[Source records]
----------

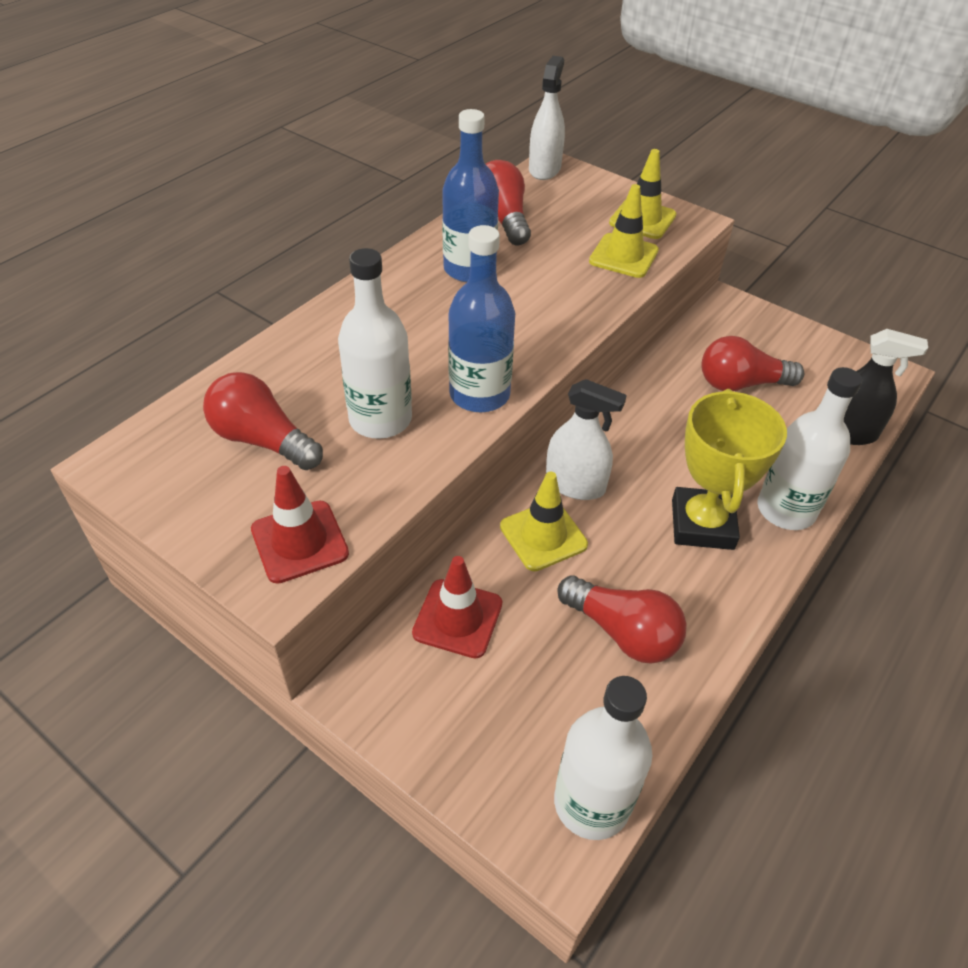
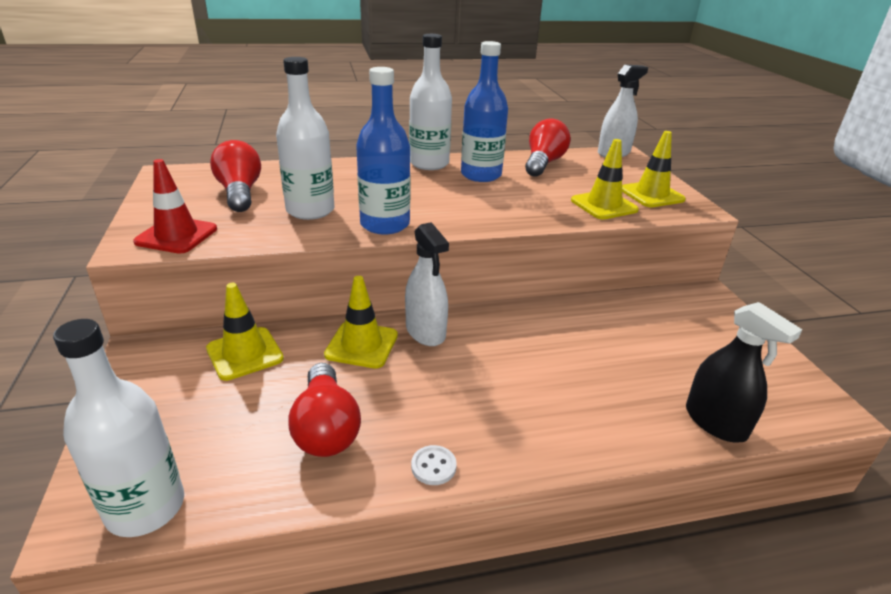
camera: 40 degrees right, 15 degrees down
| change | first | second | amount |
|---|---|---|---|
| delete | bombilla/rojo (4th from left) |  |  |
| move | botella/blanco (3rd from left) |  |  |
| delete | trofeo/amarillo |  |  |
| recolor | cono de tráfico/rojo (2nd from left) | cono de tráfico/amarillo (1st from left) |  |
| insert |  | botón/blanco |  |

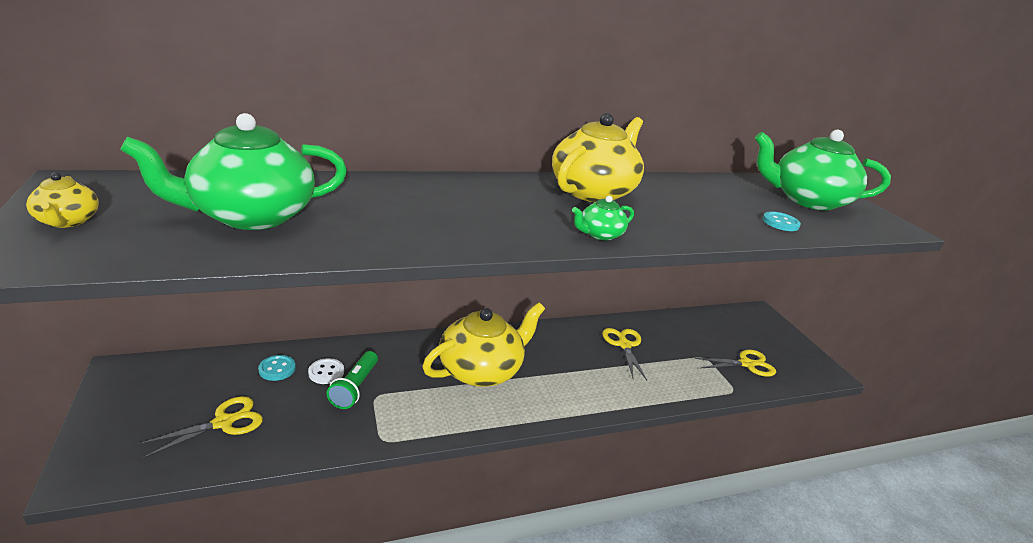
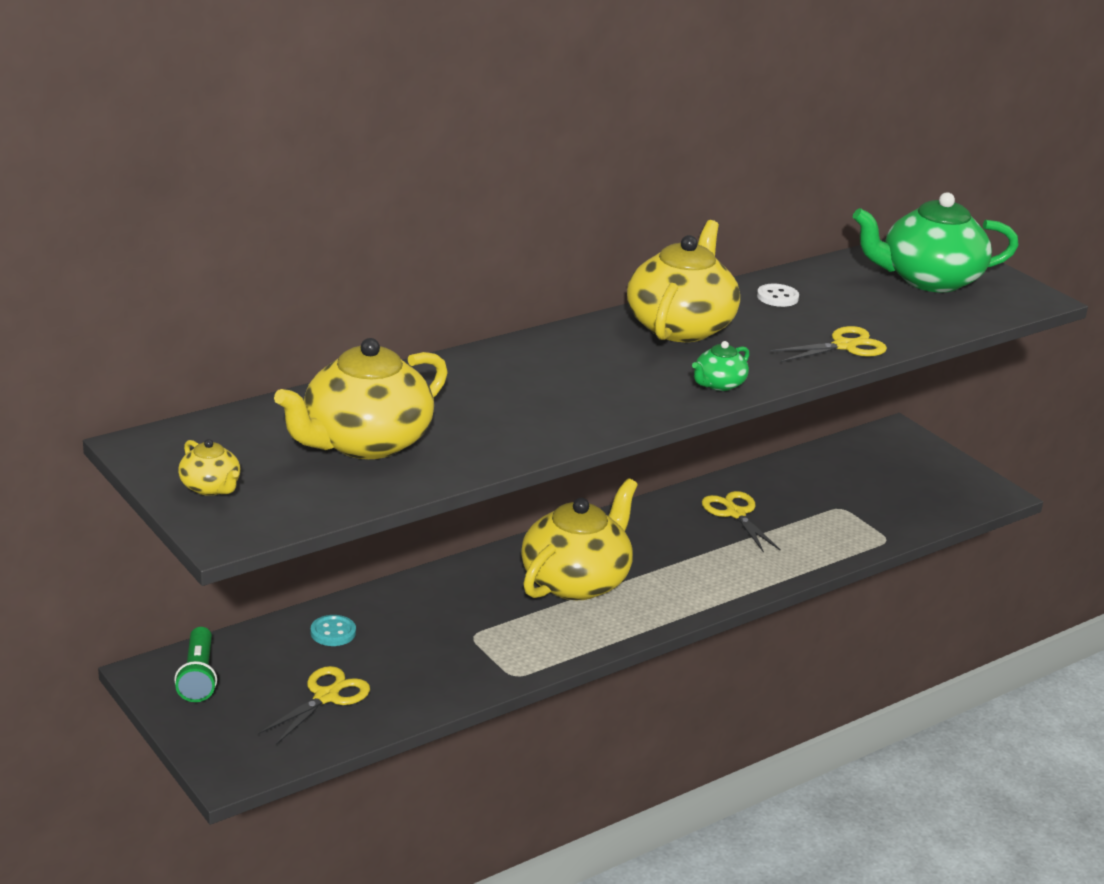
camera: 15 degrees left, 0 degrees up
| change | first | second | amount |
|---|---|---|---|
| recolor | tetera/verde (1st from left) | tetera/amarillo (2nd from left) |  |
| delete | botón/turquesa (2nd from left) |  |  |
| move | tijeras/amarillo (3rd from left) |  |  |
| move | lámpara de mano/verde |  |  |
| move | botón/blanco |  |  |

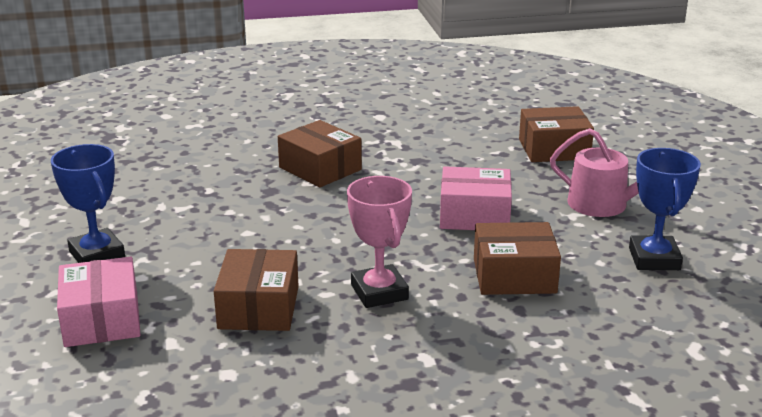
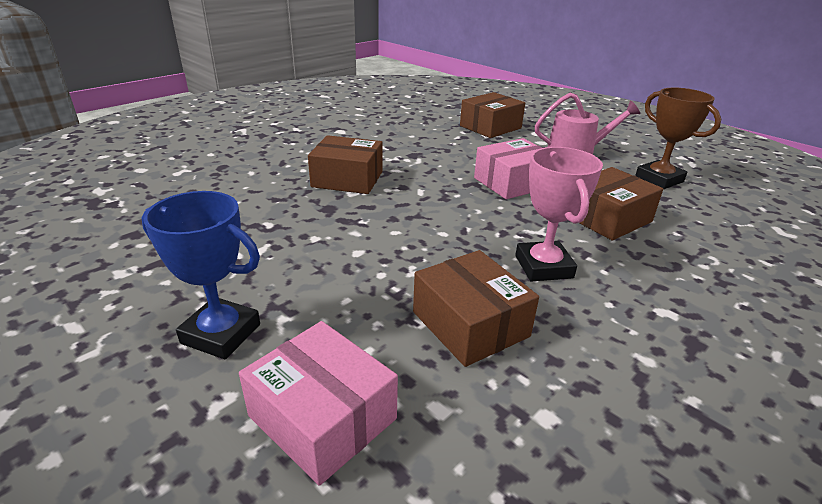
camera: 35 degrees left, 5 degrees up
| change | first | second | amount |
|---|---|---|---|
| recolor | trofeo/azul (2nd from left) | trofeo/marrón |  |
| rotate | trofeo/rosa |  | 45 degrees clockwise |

----------

#### TASK INSTRUCTIONS:
Although the records contain pictures, the output must hold only their exact wording.

#### TASK ANSWER:
camera: 40 degrees right, 15 degrees down
| change | first | second | amount |
|---|---|---|---|
| delete | bombilla/rojo (4th from left) |  |  |
| move | botella/blanco (3rd from left) |  |  |
| delete | trofeo/amarillo |  |  |
| recolor | cono de tráfico/rojo (2nd from left) | cono de tráfico/amarillo (1st from left) |  |
| insert |  | botón/blanco |  |

camera: 15 degrees left, 0 degrees up
| change | first | second | amount |
|---|---|---|---|
| recolor | tetera/verde (1st from left) | tetera/amarillo (2nd from left) |  |
| delete | botón/turquesa (2nd from left) |  |  |
| move | tijeras/amarillo (3rd from left) |  |  |
| move | lámpara de mano/verde |  |  |
| move | botón/blanco |  |  |

camera: 35 degrees left, 5 degrees up
| change | first | second | amount |
|---|---|---|---|
| recolor | trofeo/azul (2nd from left) | trofeo/marrón |  |
| rotate | trofeo/rosa |  | 45 degrees clockwise |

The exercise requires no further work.